MATERIAL SUPPLIED:

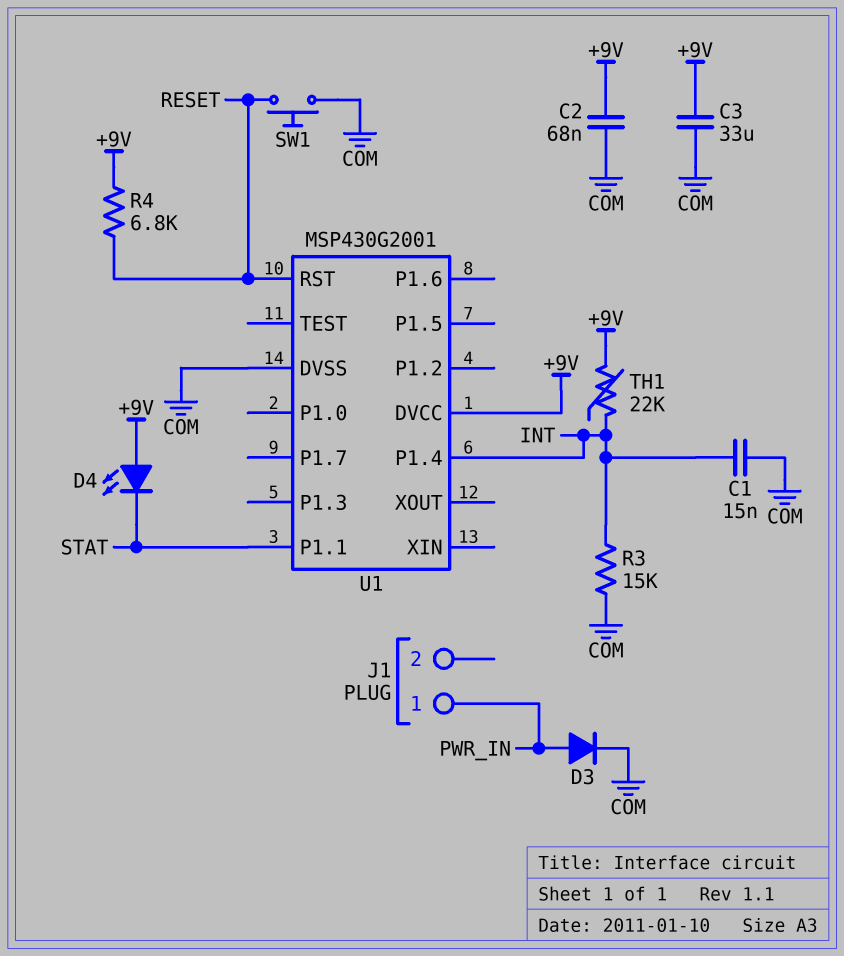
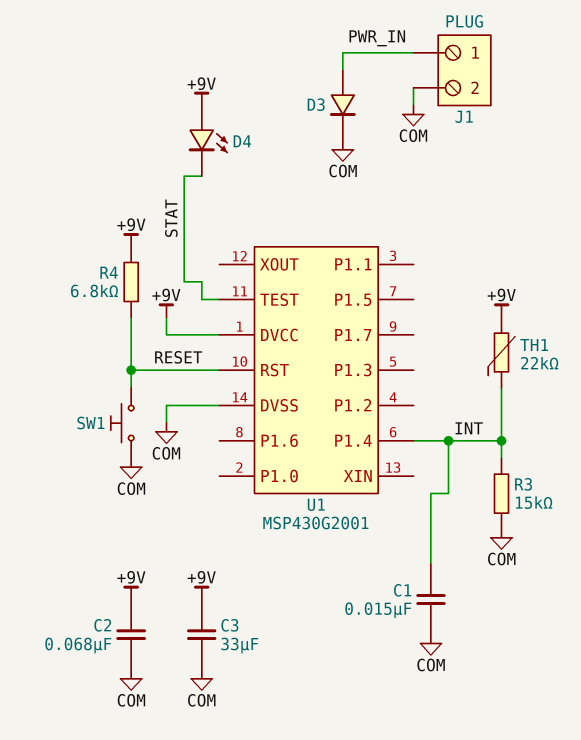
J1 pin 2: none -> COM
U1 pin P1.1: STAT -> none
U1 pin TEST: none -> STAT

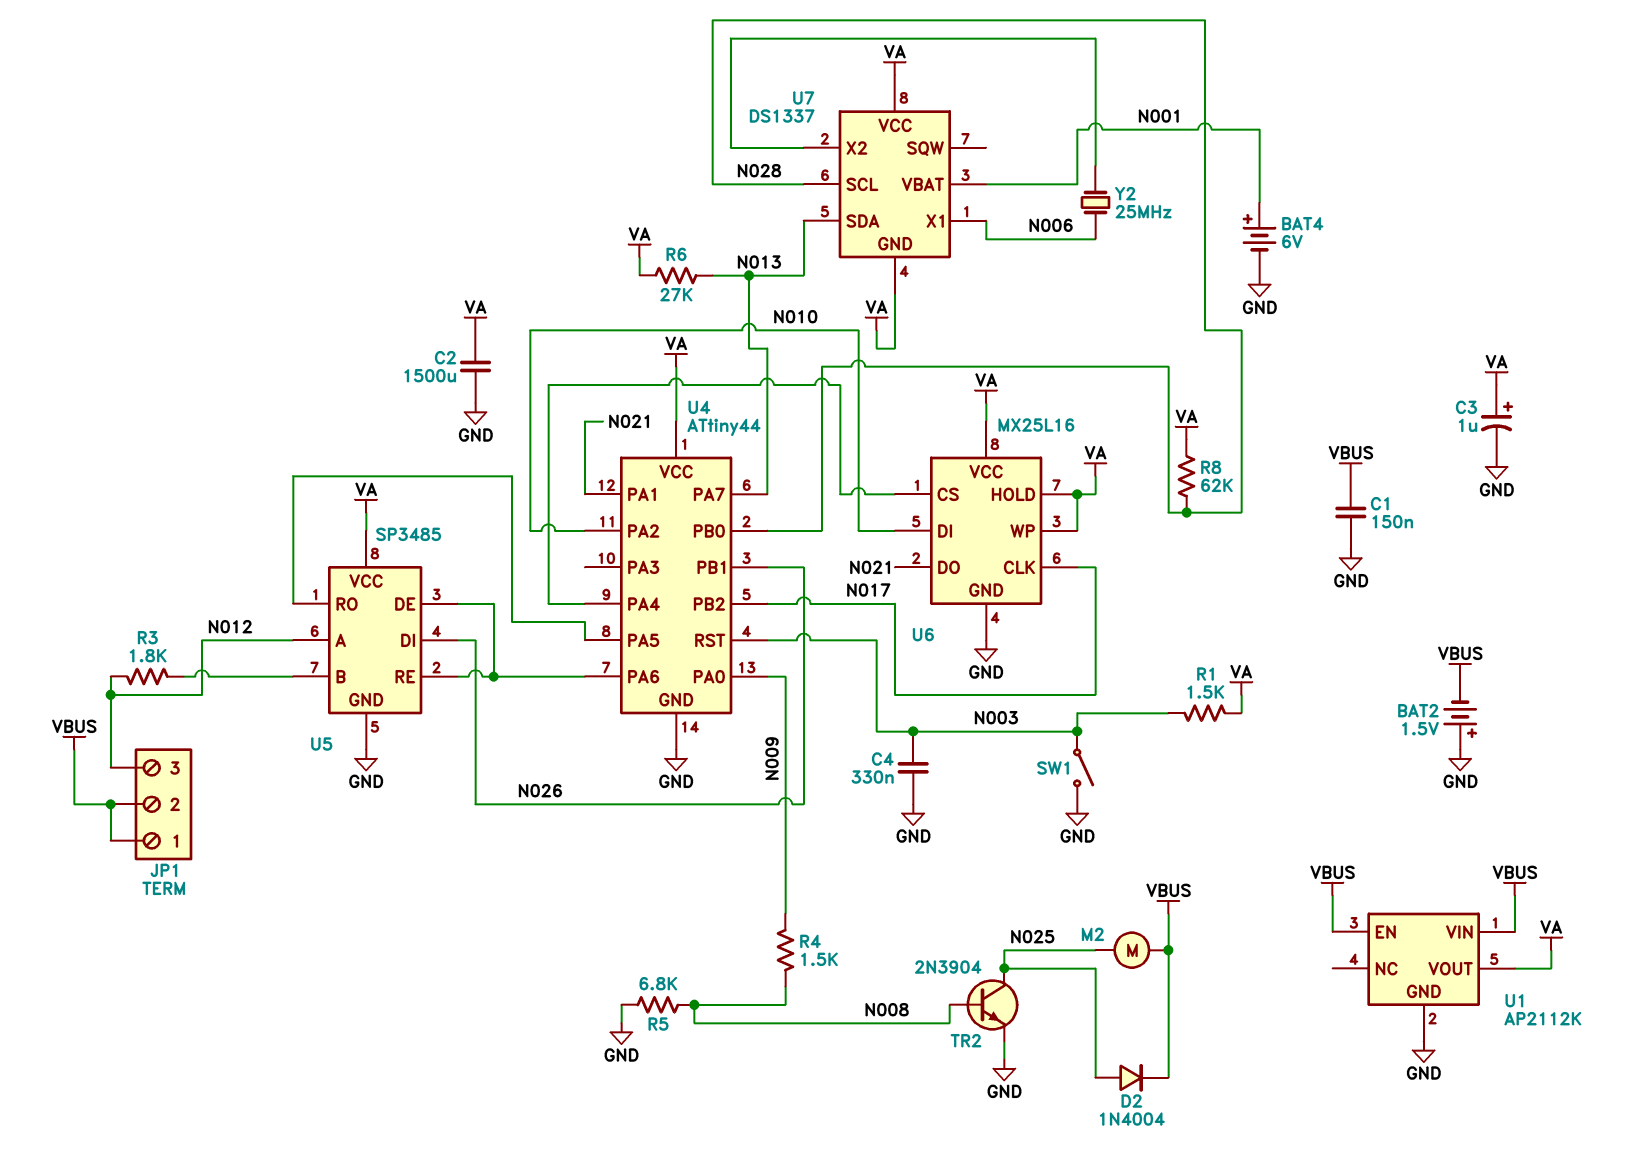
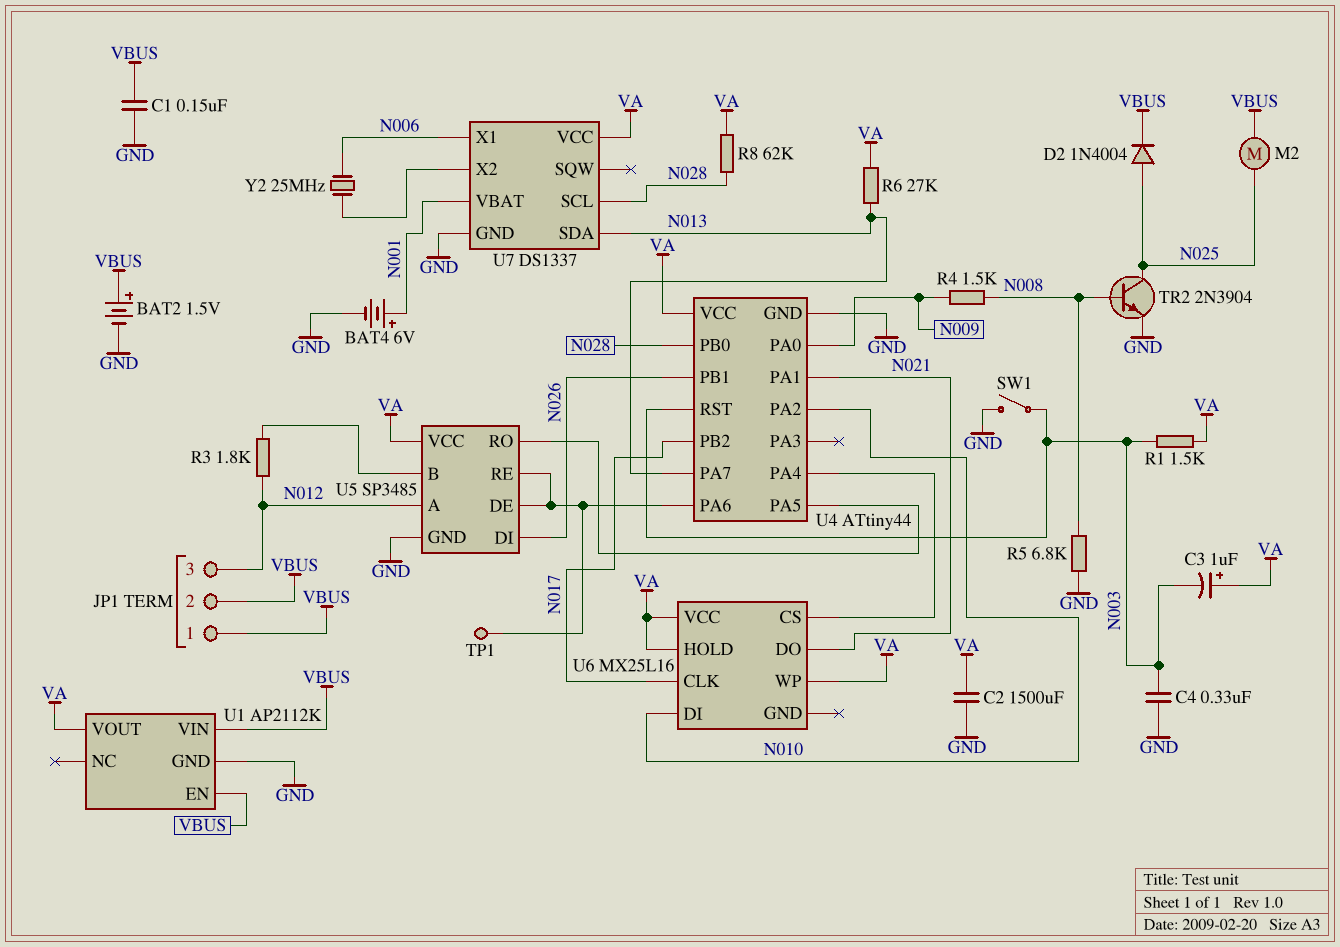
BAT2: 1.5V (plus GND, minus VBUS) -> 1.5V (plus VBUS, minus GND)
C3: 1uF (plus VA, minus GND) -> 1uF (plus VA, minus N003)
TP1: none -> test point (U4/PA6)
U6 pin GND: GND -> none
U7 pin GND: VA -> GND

...

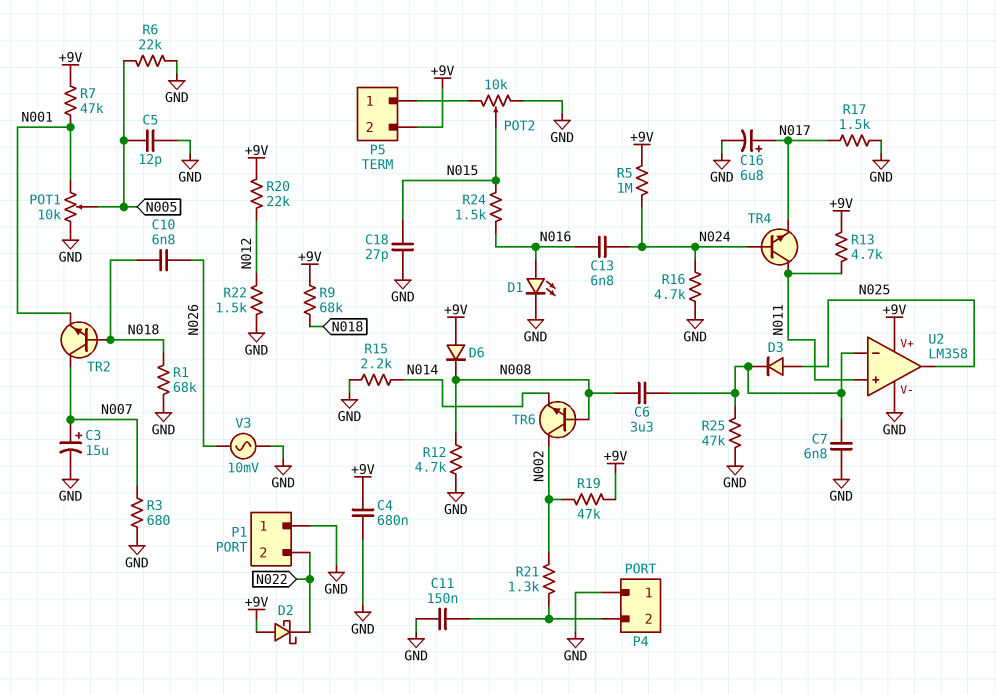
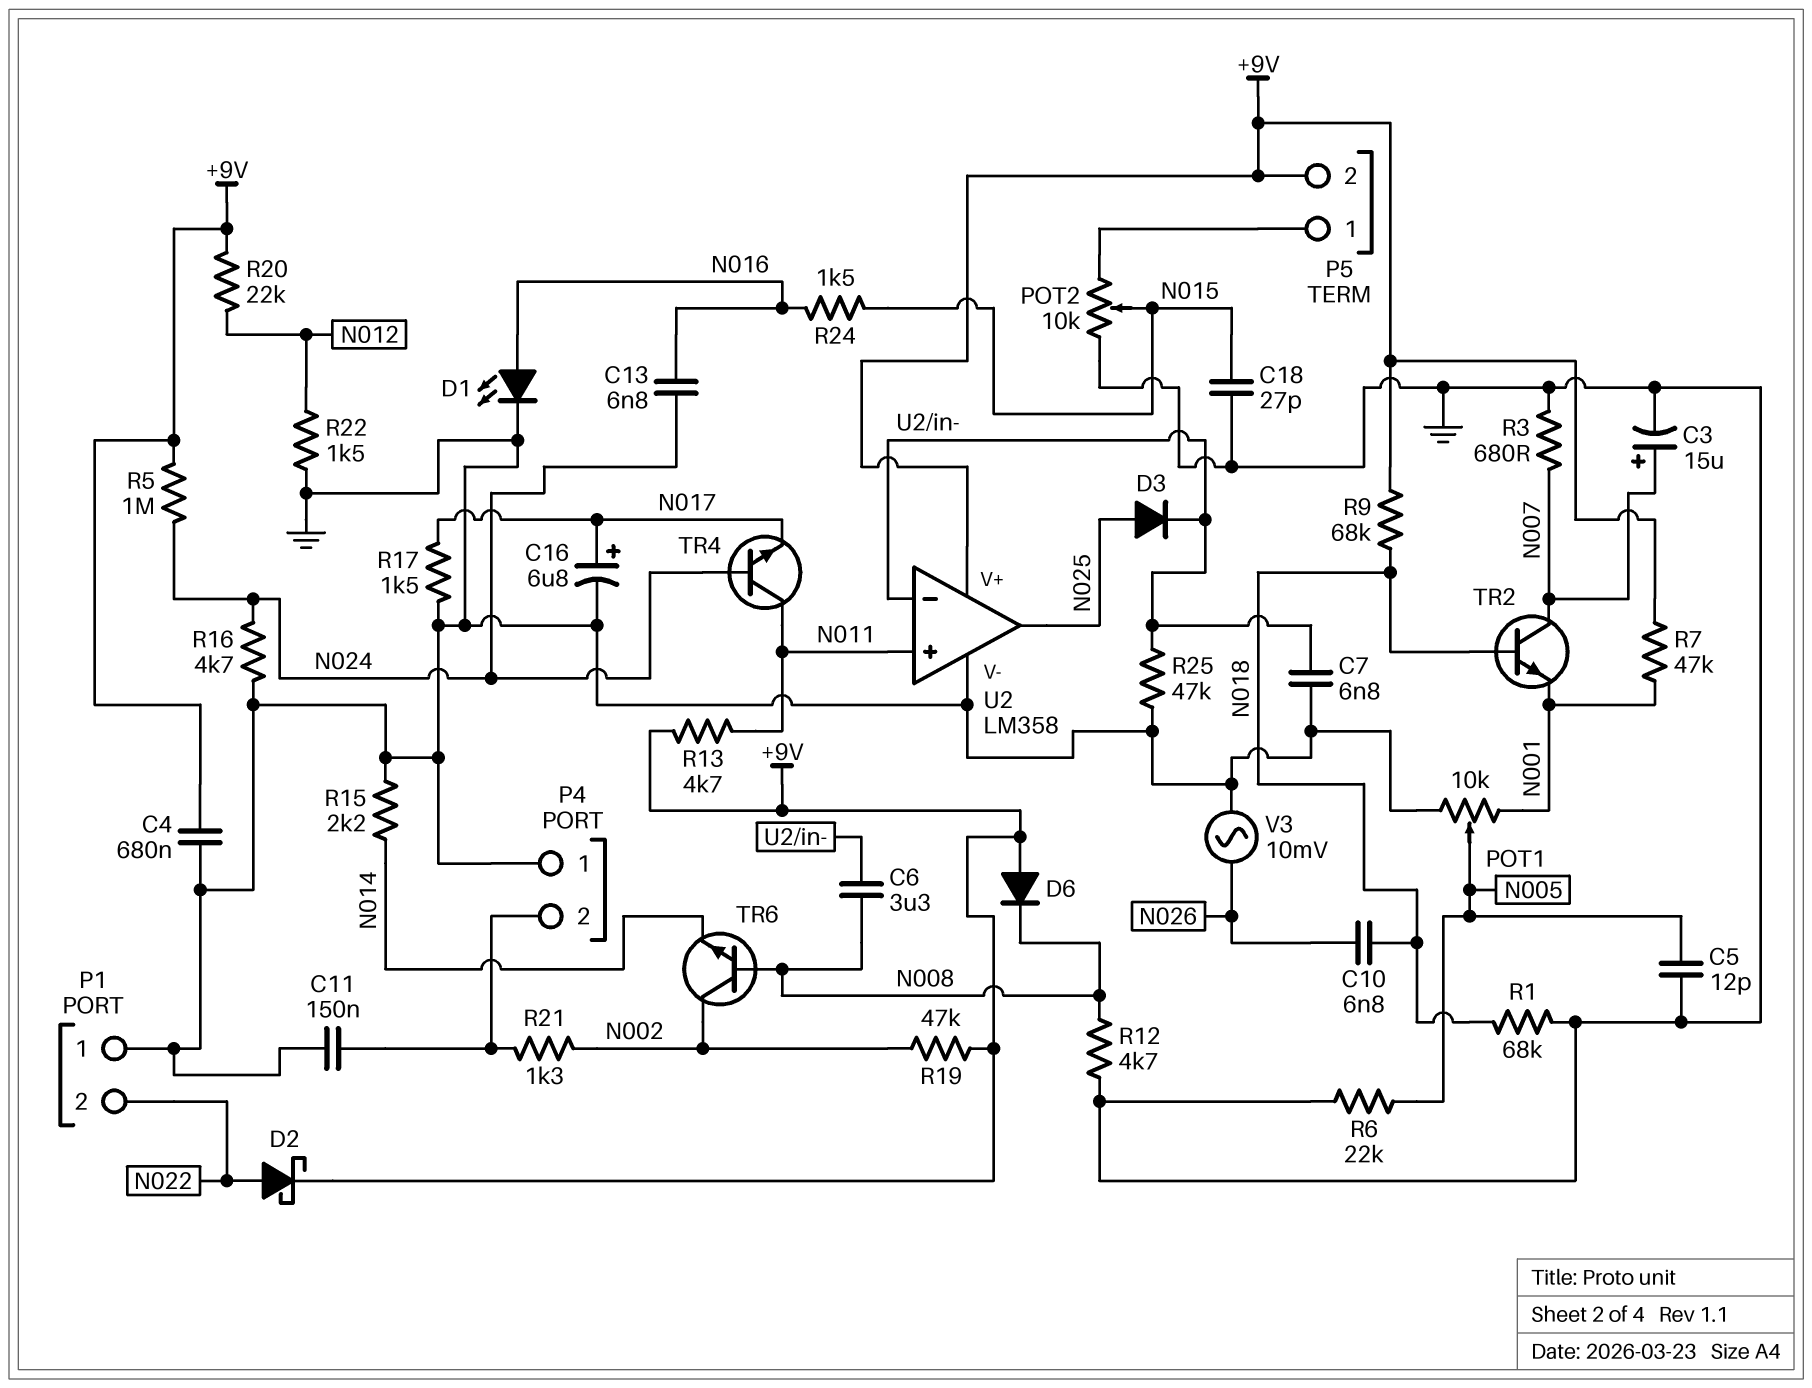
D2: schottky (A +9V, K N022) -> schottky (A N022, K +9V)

WHAT YOU SHOULD DO: Whenever a line in the listing above includes the word "STAT", return that line.

REPLY TO THE TASK:
U1 pin P1.1: STAT -> none
U1 pin TEST: none -> STAT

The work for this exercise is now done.